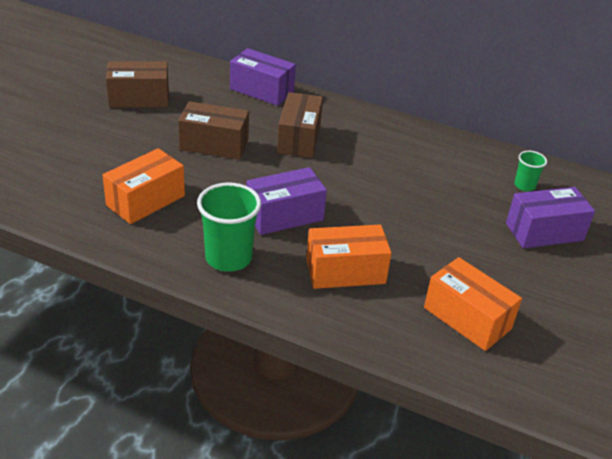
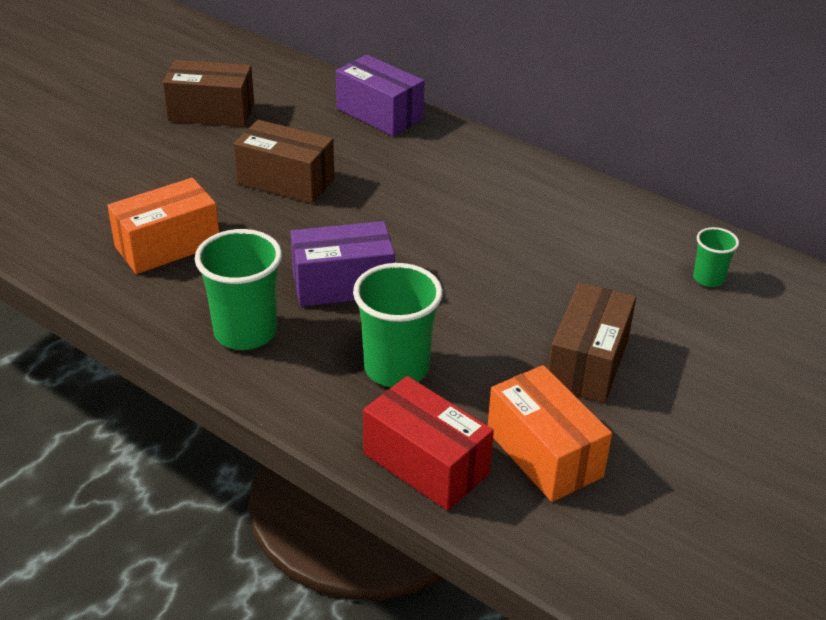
camera: 15 degrees right, 0 degrees up
brown box [277,92,323,158] -> brown box moved to [548,283,636,403]
orange box [306,224,392,289] -> green cup [353,263,443,387]
purple box [506,187,595,248] -> none
none -> red box [363,376,494,511]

BRIEF: Leaving out only the pictures, return the material above unchanged.

ANSWER TO THE PROBLEM:
camera: 15 degrees right, 0 degrees up
brown box [277,92,323,158] -> brown box moved to [548,283,636,403]
orange box [306,224,392,289] -> green cup [353,263,443,387]
purple box [506,187,595,248] -> none
none -> red box [363,376,494,511]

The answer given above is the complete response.